------ Information given ------

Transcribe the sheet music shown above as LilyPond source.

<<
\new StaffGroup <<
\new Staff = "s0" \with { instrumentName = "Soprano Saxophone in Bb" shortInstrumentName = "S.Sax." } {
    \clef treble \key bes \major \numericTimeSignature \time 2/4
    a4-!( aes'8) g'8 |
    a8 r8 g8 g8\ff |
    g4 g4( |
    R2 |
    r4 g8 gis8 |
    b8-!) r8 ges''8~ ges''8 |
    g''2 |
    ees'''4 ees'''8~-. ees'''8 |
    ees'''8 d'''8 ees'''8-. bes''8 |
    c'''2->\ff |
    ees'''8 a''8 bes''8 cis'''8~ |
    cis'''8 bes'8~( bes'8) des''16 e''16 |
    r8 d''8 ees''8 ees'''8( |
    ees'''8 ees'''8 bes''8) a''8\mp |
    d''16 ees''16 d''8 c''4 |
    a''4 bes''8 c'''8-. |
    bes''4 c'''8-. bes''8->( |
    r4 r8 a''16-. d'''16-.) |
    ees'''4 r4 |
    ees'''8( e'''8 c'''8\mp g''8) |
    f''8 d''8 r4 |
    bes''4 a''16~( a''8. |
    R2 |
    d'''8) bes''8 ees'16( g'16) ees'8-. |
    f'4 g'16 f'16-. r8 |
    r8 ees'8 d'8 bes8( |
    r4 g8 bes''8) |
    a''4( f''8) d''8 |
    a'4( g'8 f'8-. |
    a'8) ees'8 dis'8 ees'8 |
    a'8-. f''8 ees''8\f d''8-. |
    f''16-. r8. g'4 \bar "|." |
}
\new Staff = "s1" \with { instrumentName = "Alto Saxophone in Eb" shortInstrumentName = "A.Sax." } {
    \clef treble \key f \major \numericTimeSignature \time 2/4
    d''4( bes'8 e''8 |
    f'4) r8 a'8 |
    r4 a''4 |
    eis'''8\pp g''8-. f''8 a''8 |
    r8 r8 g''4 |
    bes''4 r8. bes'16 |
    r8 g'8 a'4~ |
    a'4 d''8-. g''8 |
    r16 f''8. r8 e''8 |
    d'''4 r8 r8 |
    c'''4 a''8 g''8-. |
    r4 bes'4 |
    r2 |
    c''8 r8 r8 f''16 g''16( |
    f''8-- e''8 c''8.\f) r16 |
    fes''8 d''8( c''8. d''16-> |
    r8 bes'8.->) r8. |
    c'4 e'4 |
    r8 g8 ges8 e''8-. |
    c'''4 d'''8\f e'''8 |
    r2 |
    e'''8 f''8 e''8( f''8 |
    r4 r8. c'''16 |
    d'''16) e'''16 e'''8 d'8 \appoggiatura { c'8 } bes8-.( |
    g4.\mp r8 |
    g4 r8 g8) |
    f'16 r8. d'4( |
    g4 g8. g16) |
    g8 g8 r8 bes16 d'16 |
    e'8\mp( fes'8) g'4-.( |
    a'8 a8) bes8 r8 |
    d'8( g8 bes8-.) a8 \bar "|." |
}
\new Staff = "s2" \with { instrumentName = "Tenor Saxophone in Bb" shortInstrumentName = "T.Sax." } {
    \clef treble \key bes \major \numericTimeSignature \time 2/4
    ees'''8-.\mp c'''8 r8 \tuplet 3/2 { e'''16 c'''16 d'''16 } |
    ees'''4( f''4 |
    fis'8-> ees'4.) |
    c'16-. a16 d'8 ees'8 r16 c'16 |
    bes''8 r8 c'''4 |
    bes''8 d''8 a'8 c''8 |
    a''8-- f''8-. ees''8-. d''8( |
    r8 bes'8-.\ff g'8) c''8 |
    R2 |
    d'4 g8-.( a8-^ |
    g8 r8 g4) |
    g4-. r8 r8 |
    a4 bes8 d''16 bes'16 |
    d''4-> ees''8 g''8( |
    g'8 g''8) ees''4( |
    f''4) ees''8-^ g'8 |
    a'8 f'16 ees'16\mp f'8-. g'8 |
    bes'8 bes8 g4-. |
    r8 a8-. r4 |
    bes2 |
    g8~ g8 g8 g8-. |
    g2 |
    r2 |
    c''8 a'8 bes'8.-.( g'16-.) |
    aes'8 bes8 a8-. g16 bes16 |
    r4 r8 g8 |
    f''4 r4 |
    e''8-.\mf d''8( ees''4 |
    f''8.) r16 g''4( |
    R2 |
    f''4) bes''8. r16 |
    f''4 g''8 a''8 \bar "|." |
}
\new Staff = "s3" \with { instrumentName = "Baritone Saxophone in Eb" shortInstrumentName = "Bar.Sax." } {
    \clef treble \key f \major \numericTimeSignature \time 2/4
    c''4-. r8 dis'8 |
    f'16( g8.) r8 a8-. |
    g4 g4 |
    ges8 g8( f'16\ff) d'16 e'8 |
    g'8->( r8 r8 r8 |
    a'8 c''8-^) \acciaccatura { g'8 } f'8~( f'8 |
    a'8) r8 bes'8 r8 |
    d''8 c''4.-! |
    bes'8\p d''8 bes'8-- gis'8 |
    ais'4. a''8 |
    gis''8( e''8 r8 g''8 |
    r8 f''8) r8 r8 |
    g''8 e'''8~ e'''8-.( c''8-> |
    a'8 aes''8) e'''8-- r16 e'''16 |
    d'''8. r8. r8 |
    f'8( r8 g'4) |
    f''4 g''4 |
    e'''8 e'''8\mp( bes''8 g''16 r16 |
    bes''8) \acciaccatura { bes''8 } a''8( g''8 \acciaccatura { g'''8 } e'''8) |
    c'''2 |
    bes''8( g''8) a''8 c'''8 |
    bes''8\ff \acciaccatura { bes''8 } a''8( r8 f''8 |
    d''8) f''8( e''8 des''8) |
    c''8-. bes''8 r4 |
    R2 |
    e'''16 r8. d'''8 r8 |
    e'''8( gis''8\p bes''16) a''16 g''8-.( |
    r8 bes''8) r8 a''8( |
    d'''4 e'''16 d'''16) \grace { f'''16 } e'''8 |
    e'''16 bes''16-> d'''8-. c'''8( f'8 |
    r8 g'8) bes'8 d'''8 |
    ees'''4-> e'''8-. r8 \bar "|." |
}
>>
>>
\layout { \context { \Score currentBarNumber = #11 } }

------

▶ **What you have to do**
Locate every line in the items above that contains the string "shortInstrumentName" (case counts) and copy each such line in full.

▶ **Answer for this exercise**
\new Staff = "s0" \with { instrumentName = "Soprano Saxophone in Bb" shortInstrumentName = "S.Sax." } {
\new Staff = "s1" \with { instrumentName = "Alto Saxophone in Eb" shortInstrumentName = "A.Sax." } {
\new Staff = "s2" \with { instrumentName = "Tenor Saxophone in Bb" shortInstrumentName = "T.Sax." } {
\new Staff = "s3" \with { instrumentName = "Baritone Saxophone in Eb" shortInstrumentName = "Bar.Sax." } {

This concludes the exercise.